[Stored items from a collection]
· · · ·

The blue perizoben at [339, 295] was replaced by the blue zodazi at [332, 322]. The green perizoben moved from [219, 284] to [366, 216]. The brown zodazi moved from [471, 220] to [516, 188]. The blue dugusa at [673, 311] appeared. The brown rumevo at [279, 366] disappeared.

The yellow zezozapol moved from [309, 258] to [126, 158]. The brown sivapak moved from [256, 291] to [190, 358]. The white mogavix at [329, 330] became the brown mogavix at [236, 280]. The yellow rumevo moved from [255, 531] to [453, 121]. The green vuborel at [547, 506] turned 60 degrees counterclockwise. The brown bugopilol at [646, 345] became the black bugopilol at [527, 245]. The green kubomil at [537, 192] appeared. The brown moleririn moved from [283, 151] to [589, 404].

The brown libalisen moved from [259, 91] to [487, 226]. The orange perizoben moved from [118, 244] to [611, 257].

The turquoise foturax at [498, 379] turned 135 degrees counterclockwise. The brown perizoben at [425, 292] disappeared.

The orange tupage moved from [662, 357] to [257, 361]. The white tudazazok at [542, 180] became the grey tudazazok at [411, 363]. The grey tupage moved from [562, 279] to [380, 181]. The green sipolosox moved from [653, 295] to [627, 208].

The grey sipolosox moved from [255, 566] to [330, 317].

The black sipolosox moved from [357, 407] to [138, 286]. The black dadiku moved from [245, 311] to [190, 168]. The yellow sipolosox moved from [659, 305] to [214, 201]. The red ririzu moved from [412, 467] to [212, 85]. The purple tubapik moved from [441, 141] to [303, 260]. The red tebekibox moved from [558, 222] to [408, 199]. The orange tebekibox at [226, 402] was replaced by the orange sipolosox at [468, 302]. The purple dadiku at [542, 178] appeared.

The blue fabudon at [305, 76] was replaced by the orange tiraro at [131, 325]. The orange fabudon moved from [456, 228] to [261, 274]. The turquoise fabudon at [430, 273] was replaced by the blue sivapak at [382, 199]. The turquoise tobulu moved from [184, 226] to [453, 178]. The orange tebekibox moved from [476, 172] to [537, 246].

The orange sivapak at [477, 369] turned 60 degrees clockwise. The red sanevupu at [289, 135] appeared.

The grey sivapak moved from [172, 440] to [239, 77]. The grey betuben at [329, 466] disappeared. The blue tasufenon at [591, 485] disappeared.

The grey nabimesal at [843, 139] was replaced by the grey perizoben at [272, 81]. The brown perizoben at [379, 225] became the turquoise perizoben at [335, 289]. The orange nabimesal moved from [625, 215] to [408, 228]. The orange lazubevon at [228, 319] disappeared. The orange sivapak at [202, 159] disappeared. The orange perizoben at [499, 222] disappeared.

· · · ·

→ AIM OF THE TASK: Every record should be printed again exactly as it reads.

→ RESPONSE TO THIS EXERCISE:
The blue perizoben at [339, 295] was replaced by the blue zodazi at [332, 322]. The green perizoben moved from [219, 284] to [366, 216]. The brown zodazi moved from [471, 220] to [516, 188]. The blue dugusa at [673, 311] appeared. The brown rumevo at [279, 366] disappeared.

The yellow zezozapol moved from [309, 258] to [126, 158]. The brown sivapak moved from [256, 291] to [190, 358]. The white mogavix at [329, 330] became the brown mogavix at [236, 280]. The yellow rumevo moved from [255, 531] to [453, 121]. The green vuborel at [547, 506] turned 60 degrees counterclockwise. The brown bugopilol at [646, 345] became the black bugopilol at [527, 245]. The green kubomil at [537, 192] appeared. The brown moleririn moved from [283, 151] to [589, 404].

The brown libalisen moved from [259, 91] to [487, 226]. The orange perizoben moved from [118, 244] to [611, 257].

The turquoise foturax at [498, 379] turned 135 degrees counterclockwise. The brown perizoben at [425, 292] disappeared.

The orange tupage moved from [662, 357] to [257, 361]. The white tudazazok at [542, 180] became the grey tudazazok at [411, 363]. The grey tupage moved from [562, 279] to [380, 181]. The green sipolosox moved from [653, 295] to [627, 208].

The grey sipolosox moved from [255, 566] to [330, 317].

The black sipolosox moved from [357, 407] to [138, 286]. The black dadiku moved from [245, 311] to [190, 168]. The yellow sipolosox moved from [659, 305] to [214, 201]. The red ririzu moved from [412, 467] to [212, 85]. The purple tubapik moved from [441, 141] to [303, 260]. The red tebekibox moved from [558, 222] to [408, 199]. The orange tebekibox at [226, 402] was replaced by the orange sipolosox at [468, 302]. The purple dadiku at [542, 178] appeared.

The blue fabudon at [305, 76] was replaced by the orange tiraro at [131, 325]. The orange fabudon moved from [456, 228] to [261, 274]. The turquoise fabudon at [430, 273] was replaced by the blue sivapak at [382, 199]. The turquoise tobulu moved from [184, 226] to [453, 178]. The orange tebekibox moved from [476, 172] to [537, 246].

The orange sivapak at [477, 369] turned 60 degrees clockwise. The red sanevupu at [289, 135] appeared.

The grey sivapak moved from [172, 440] to [239, 77]. The grey betuben at [329, 466] disappeared. The blue tasufenon at [591, 485] disappeared.

The grey nabimesal at [843, 139] was replaced by the grey perizoben at [272, 81]. The brown perizoben at [379, 225] became the turquoise perizoben at [335, 289]. The orange nabimesal moved from [625, 215] to [408, 228]. The orange lazubevon at [228, 319] disappeared. The orange sivapak at [202, 159] disappeared. The orange perizoben at [499, 222] disappeared.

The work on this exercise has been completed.